### [WHAT IS REQUIRED]
Below are some records; find each line that carries the word "MATRIX" and copy it.
....
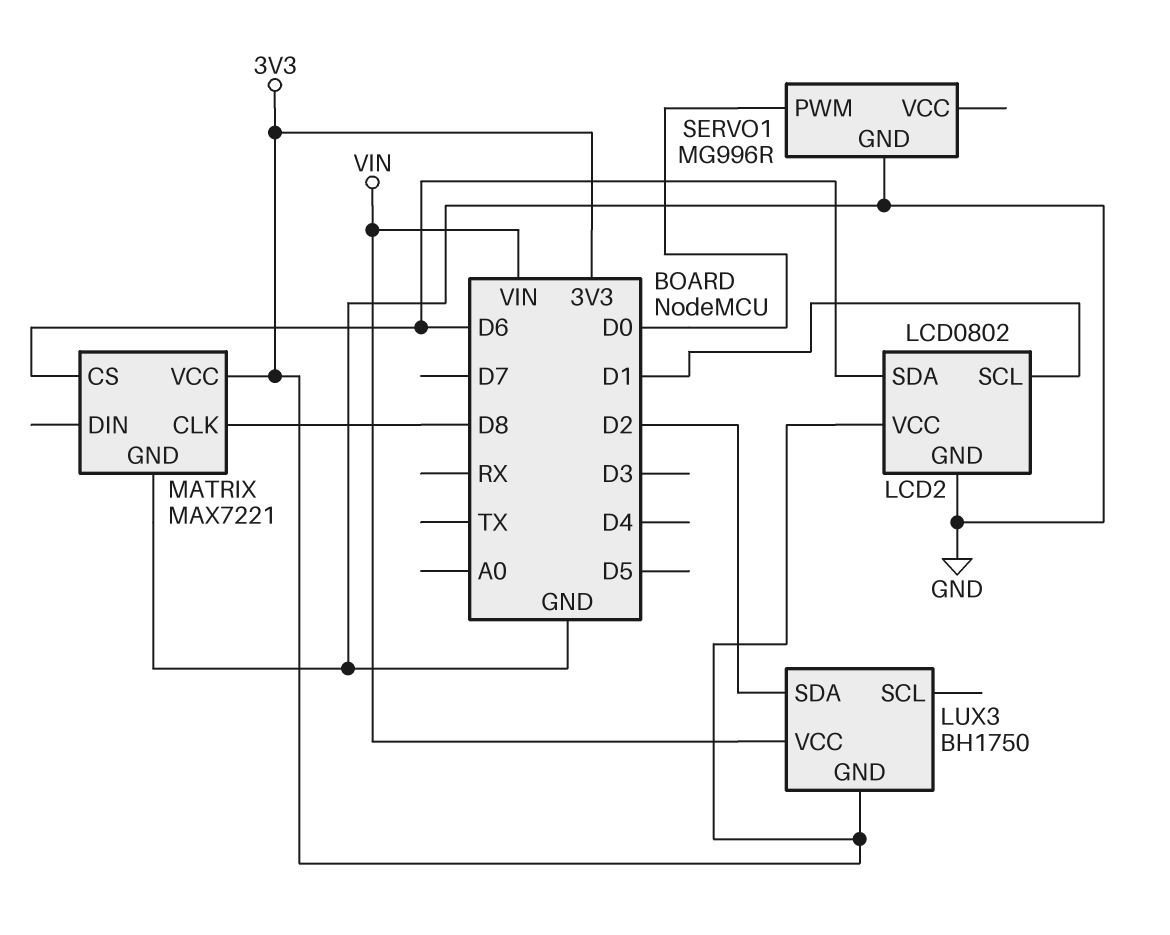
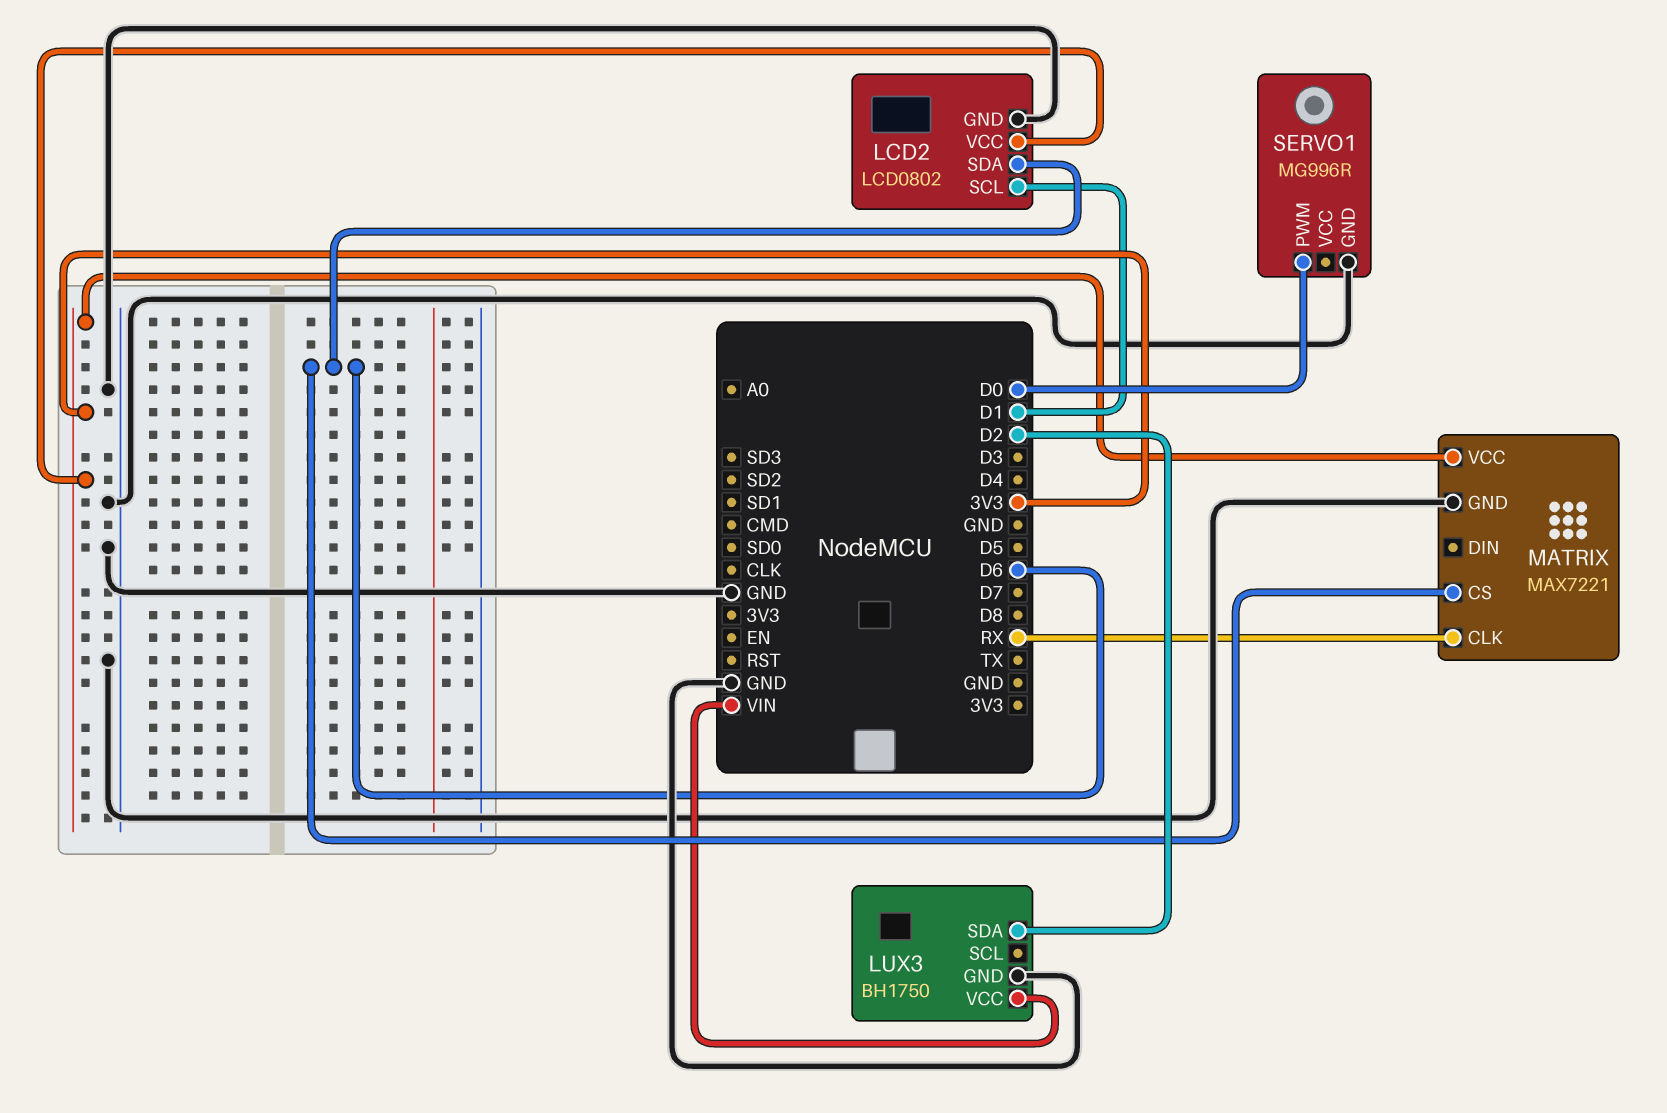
LUX3 pin GND: 3V3 -> GND
MATRIX pin CLK: D8 -> RX

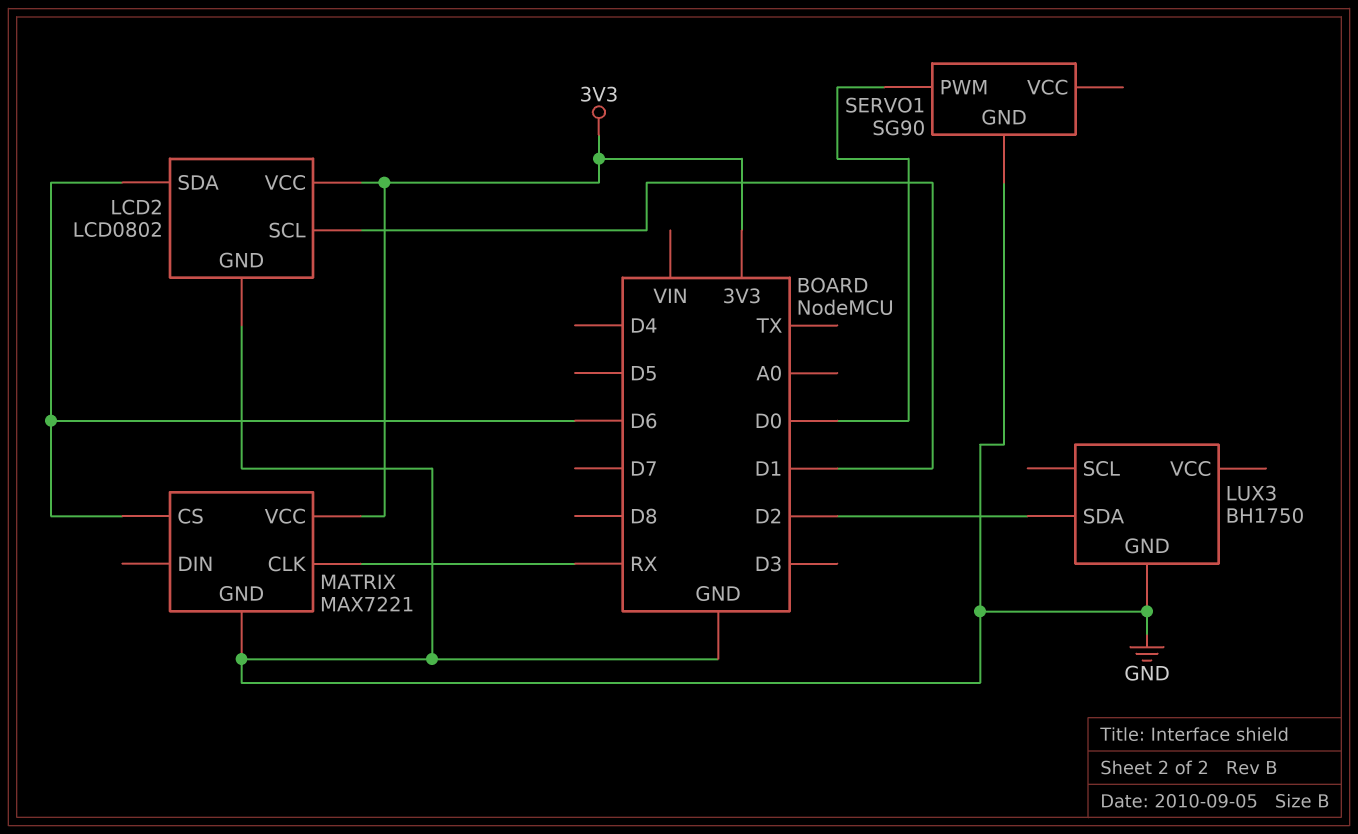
LUX3 pin VCC: VIN -> none
SERVO1: MG996R -> SG90

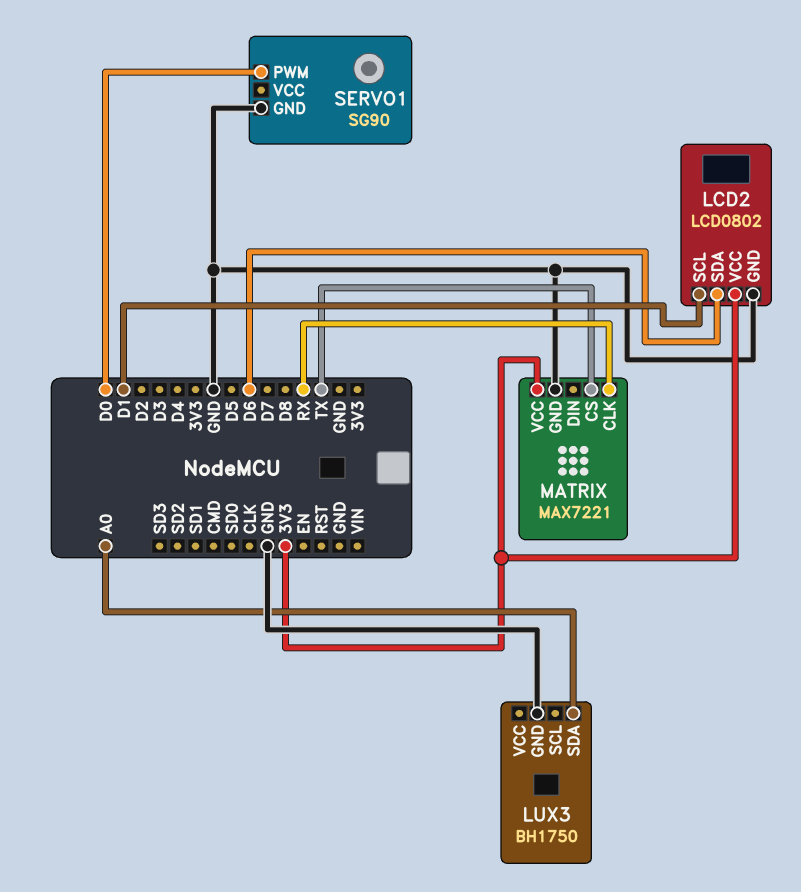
LUX3 pin SDA: D2 -> A0
MATRIX pin CS: D6 -> TX

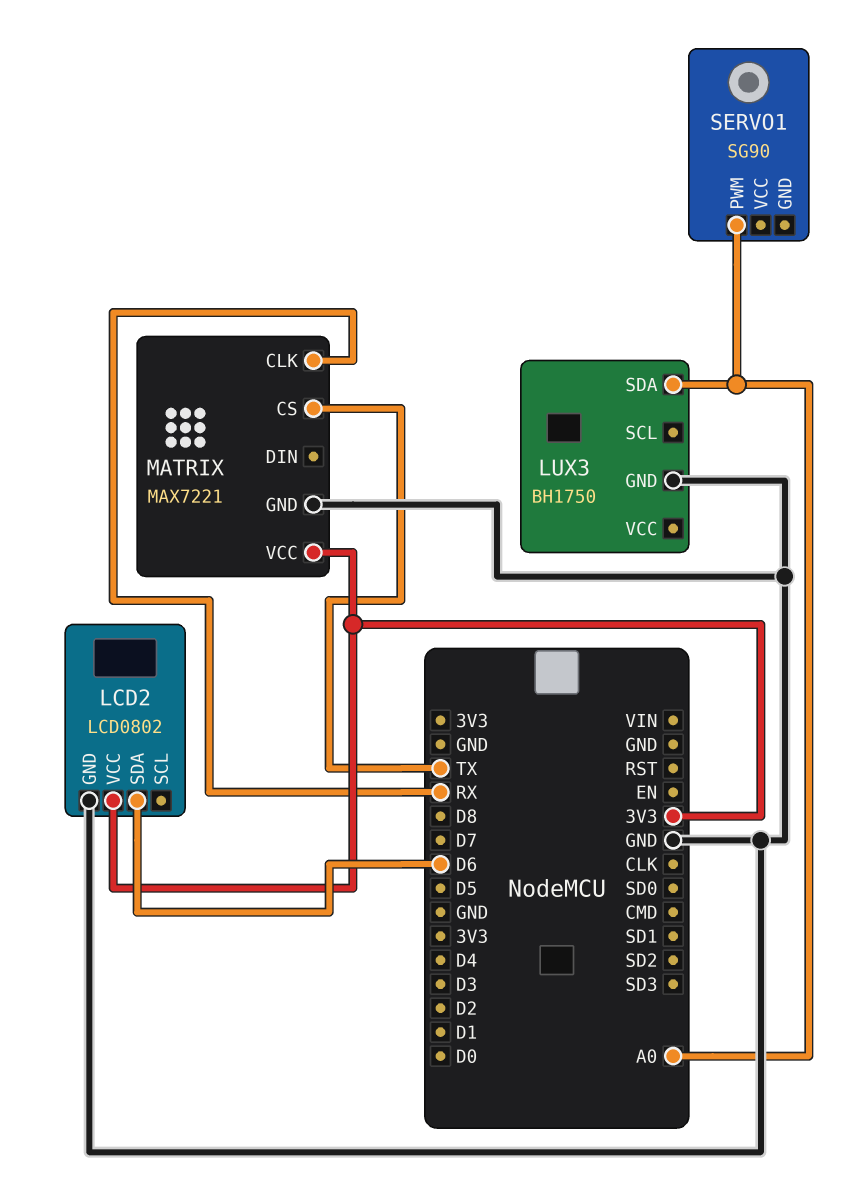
LCD2 pin SCL: D1 -> none
SERVO1 pin GND: GND -> none
SERVO1 pin PWM: D0 -> A0

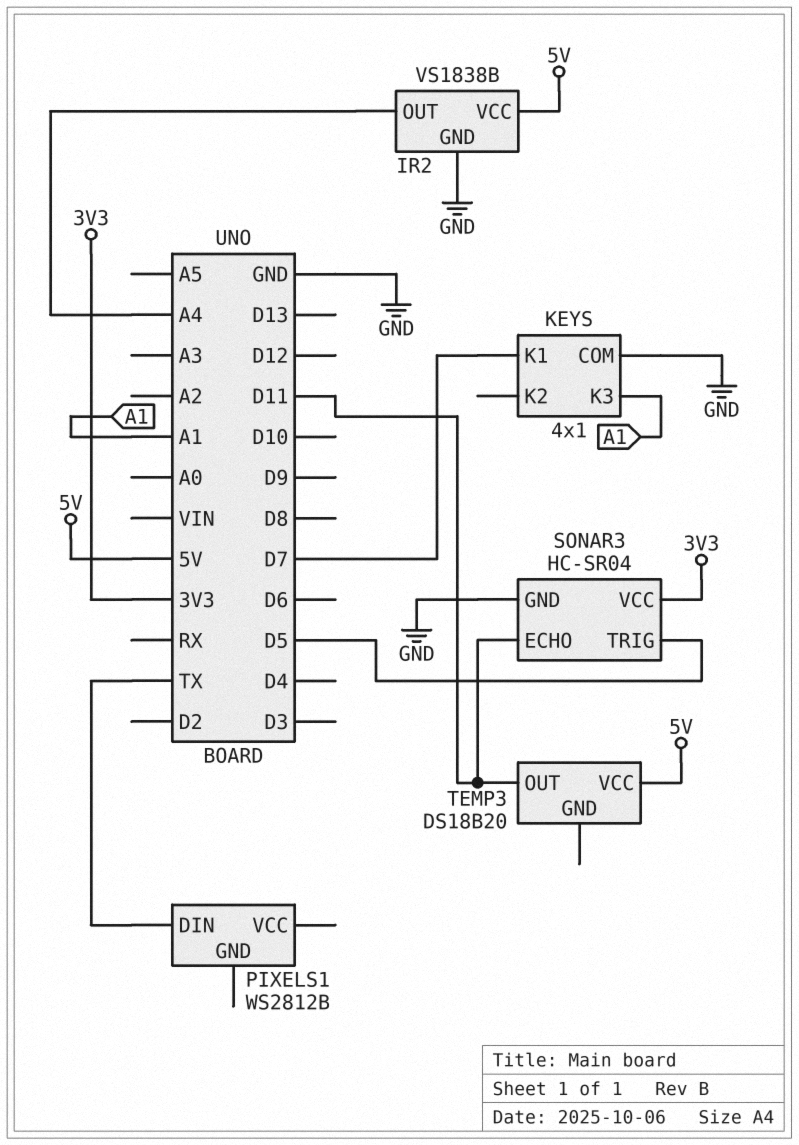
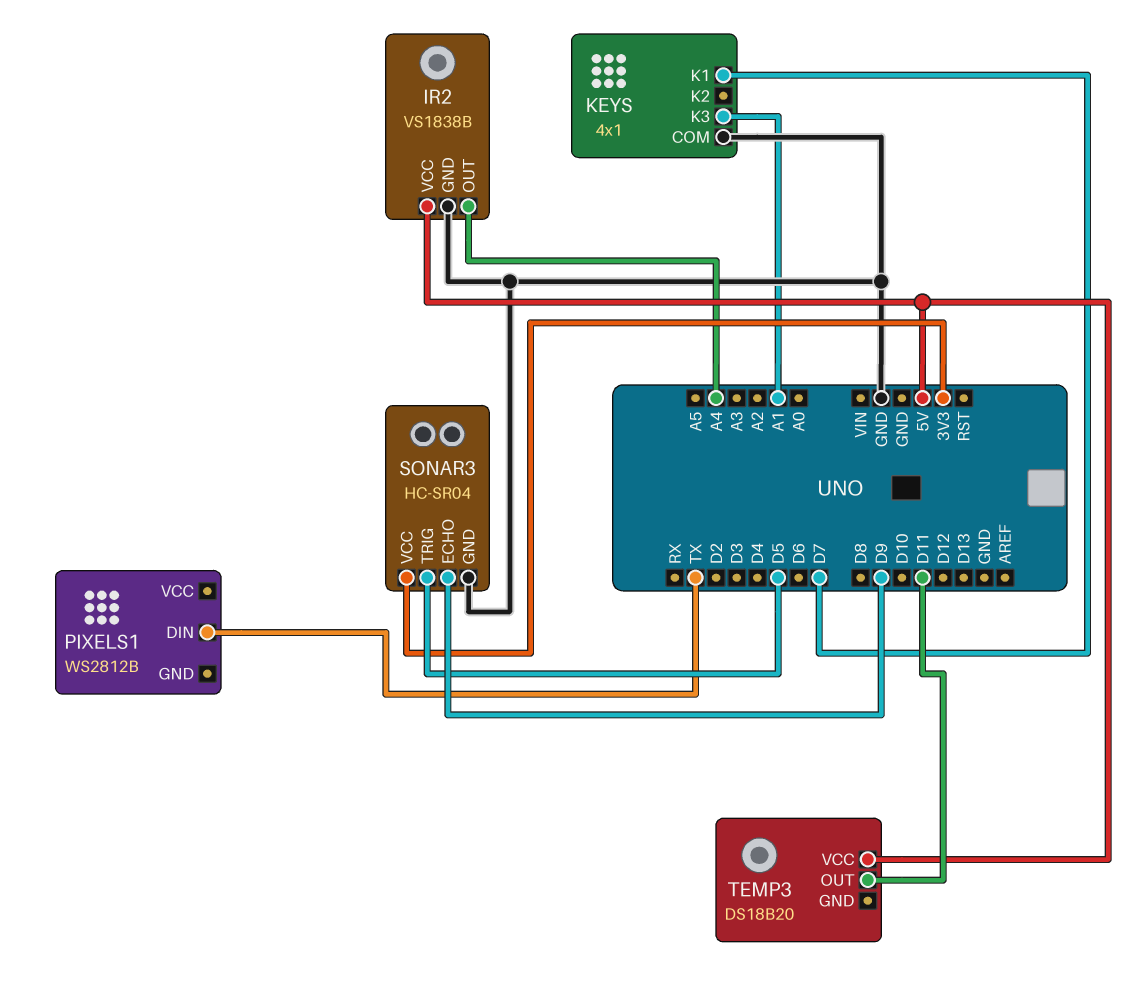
SONAR3 pin ECHO: D11 -> D9

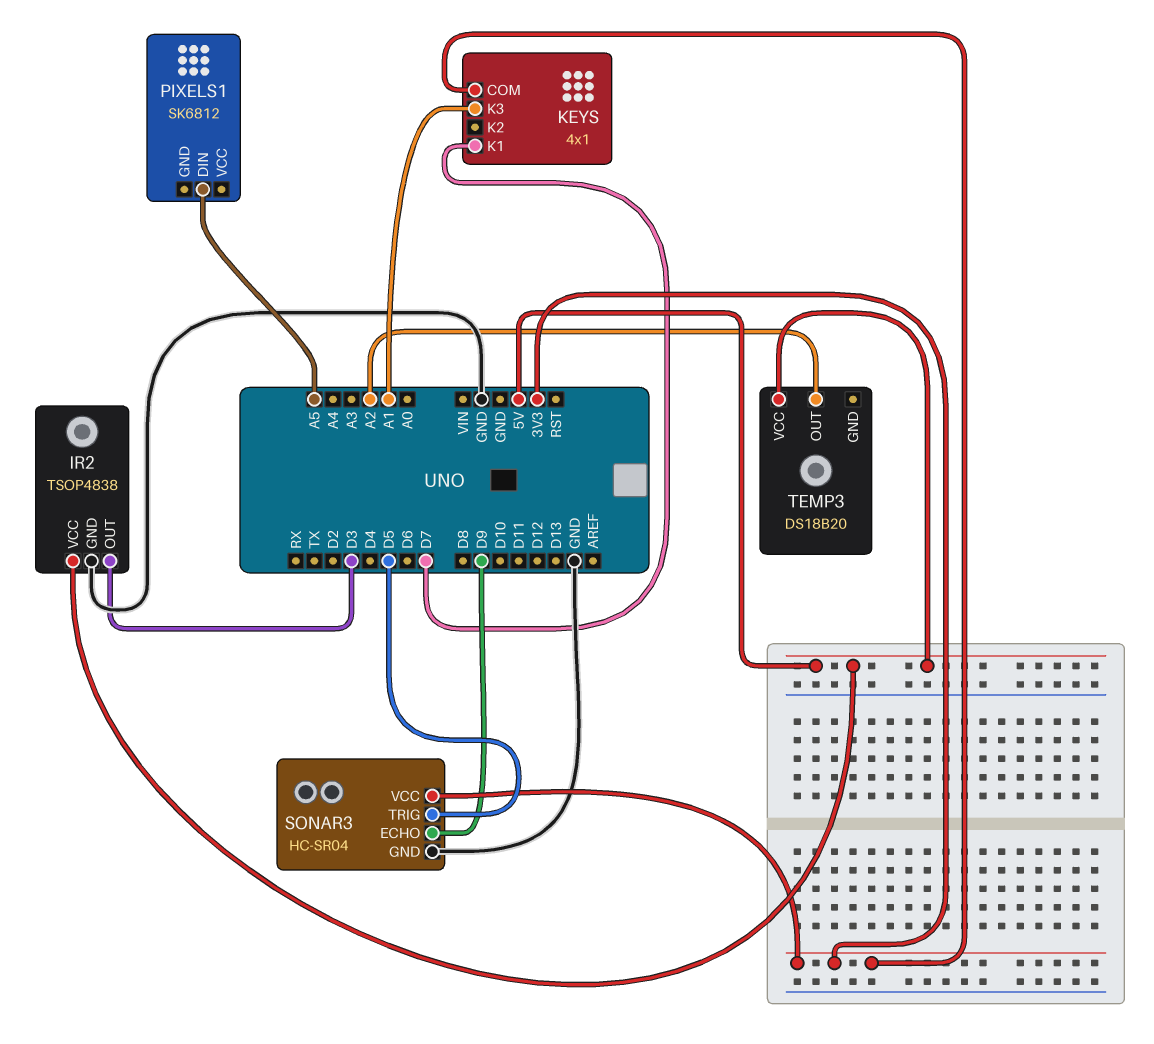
IR2: VS1838B -> TSOP4838
IR2 pin OUT: A4 -> D3
KEYS pin COM: GND -> 3V3
PIXELS1: WS2812B -> SK6812
PIXELS1 pin DIN: TX -> A5
TEMP3 pin OUT: D11 -> A2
....
### [ANSWER SPACE]
MATRIX pin CLK: D8 -> RX
MATRIX pin CS: D6 -> TX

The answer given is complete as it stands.